[Before-and-after object lists]
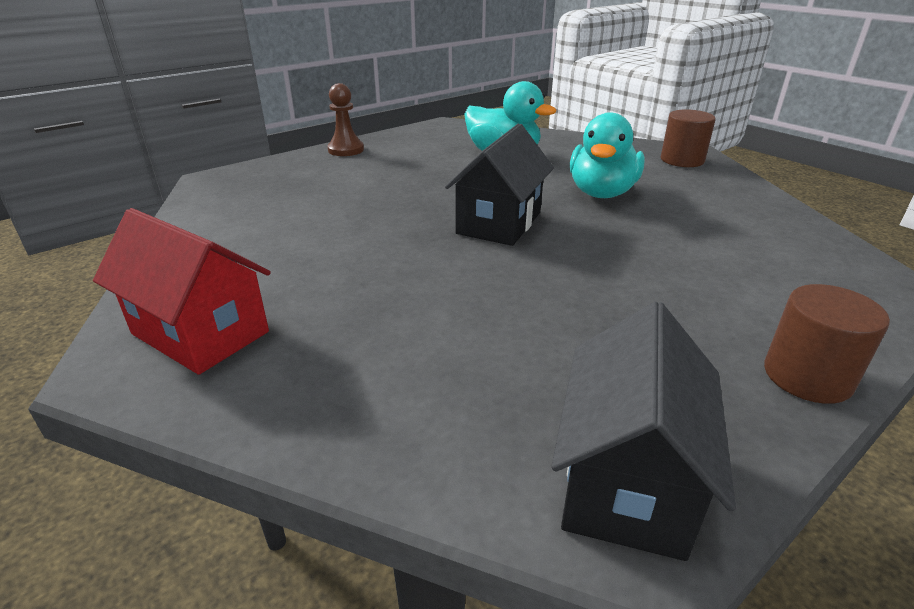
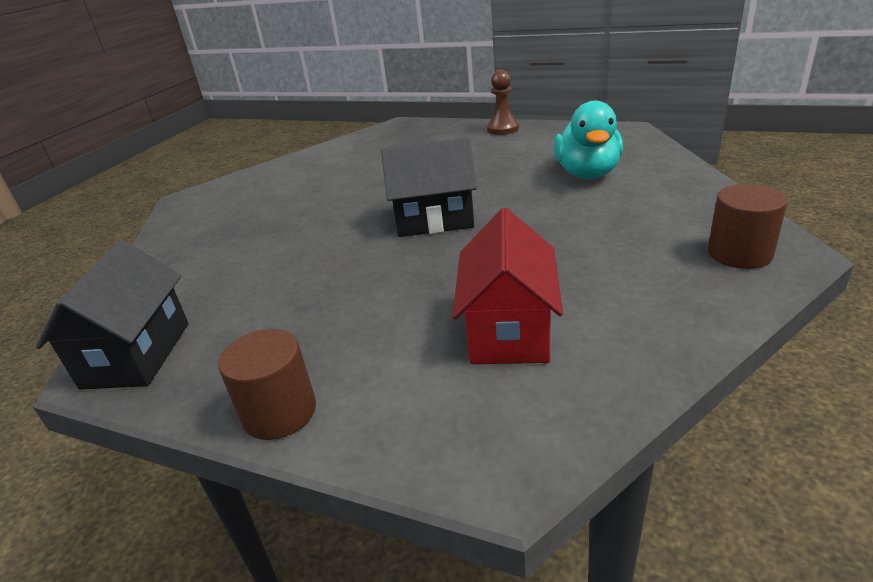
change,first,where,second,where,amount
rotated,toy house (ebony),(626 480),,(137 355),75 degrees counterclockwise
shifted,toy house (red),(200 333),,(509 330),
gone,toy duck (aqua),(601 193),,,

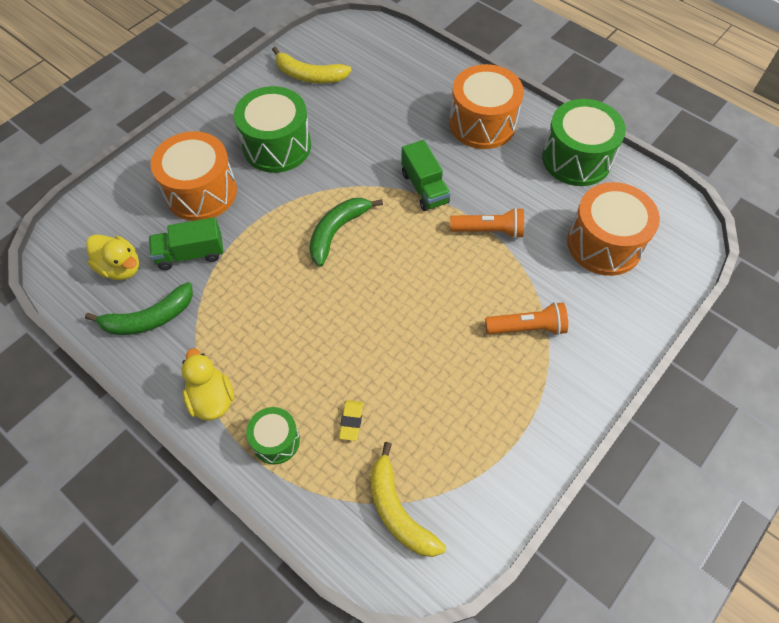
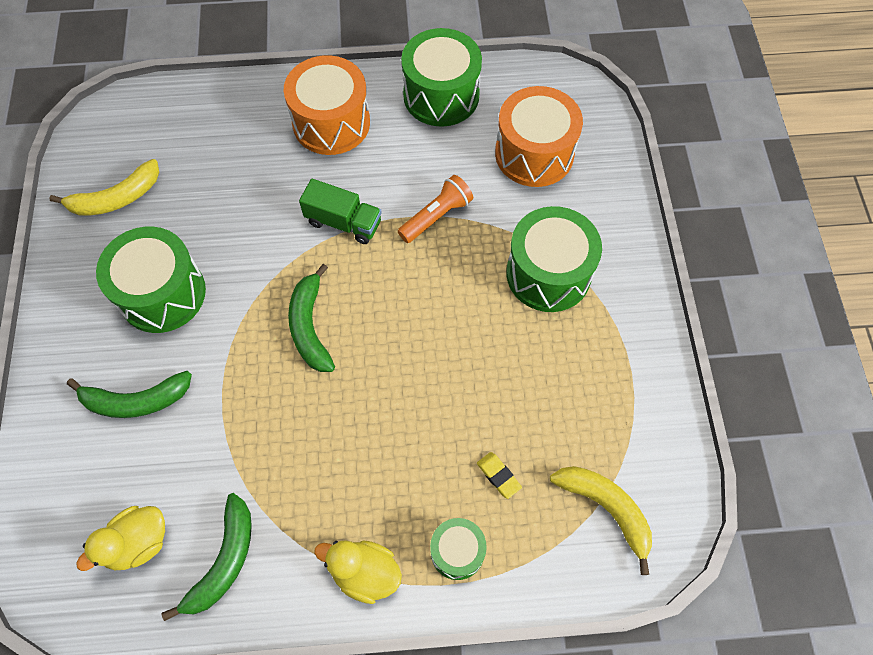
change,first,where,second,where,amount
swapped,drum (orange-coloured),(201 192),toy banana (leaf-green),(136 400),
rotated,toy duck (golden),(120 268),,(138 543),150 degrees clockwise
swapped,flashlight (orange-coloured),(527 328),drum (leaf-green),(548 273),
rotated,toy banana (golden),(398 510),,(606 509),150 degrees counterclockwise
gone,toy truck (leaf-green),(190 254),,,

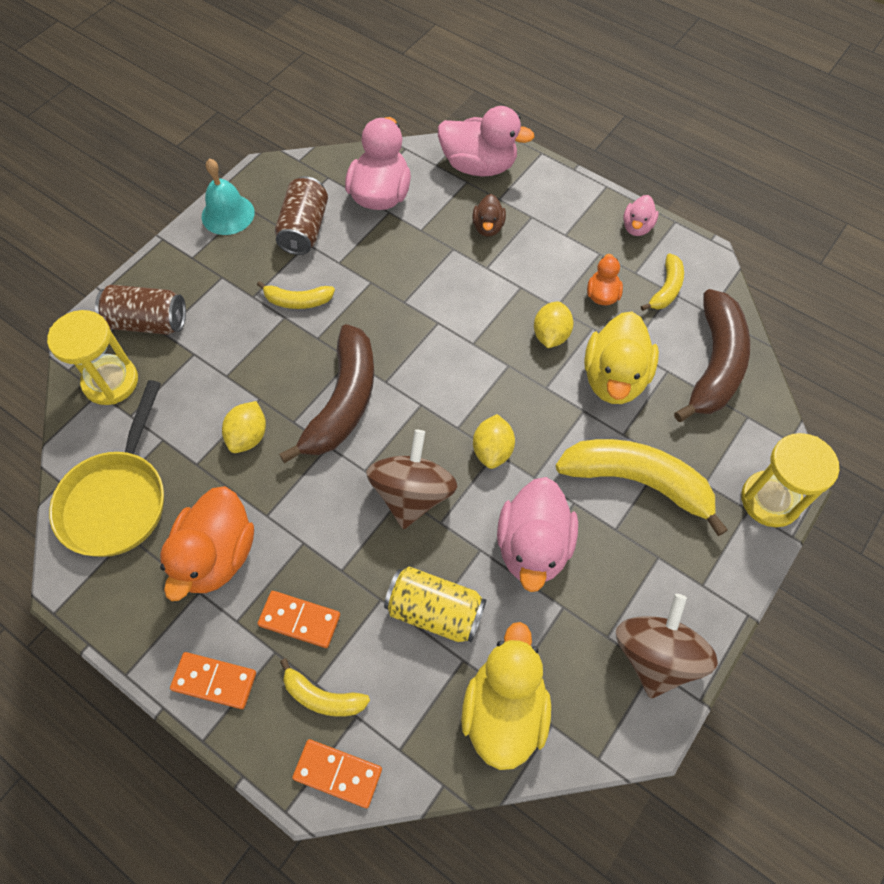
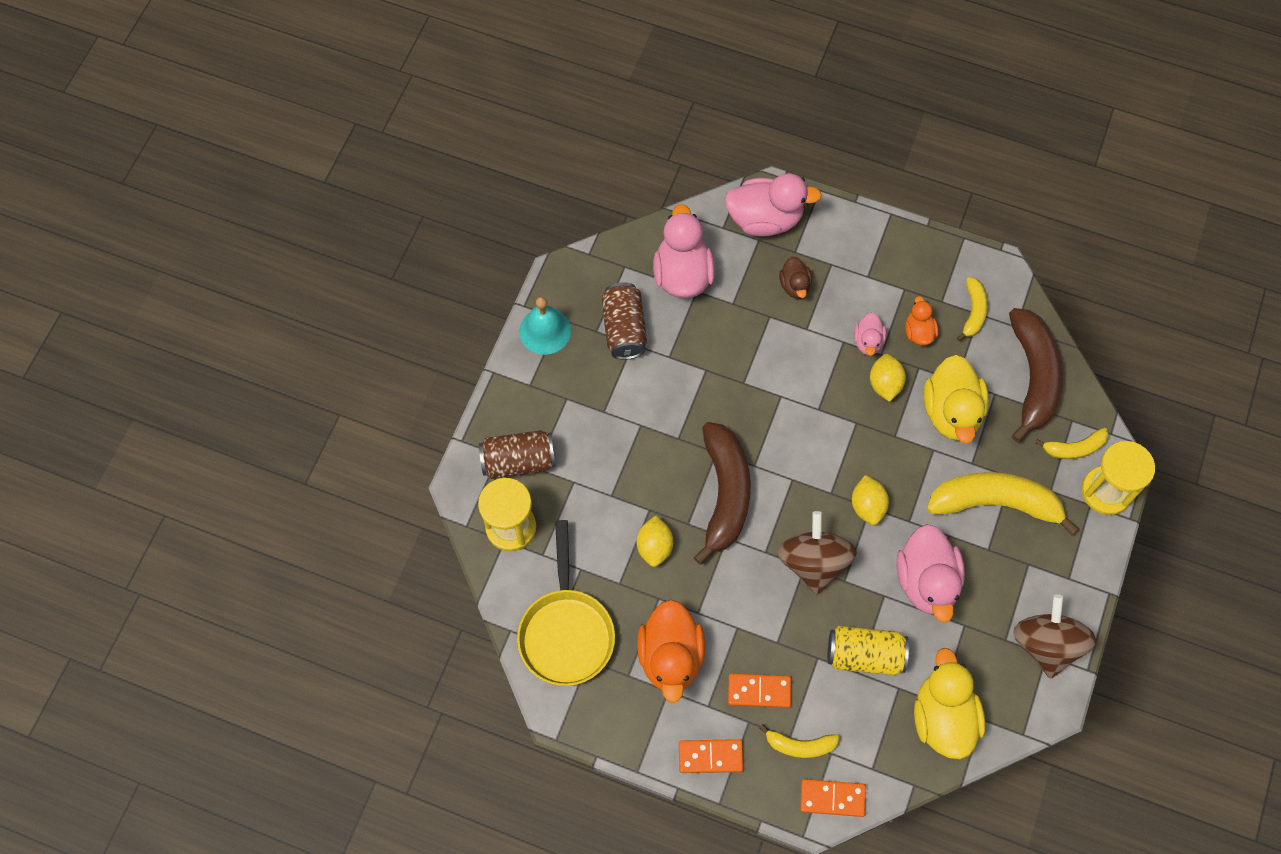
change,first,where,second,where,amount
shifted,toy duck (pink),(637 227),,(868 341),
shifted,toy banana (golden),(297 301),,(1074 448),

*Action item:* Report how many lines of the records above contain the word "orange", giving only the number.

*Result of this exercise:* 2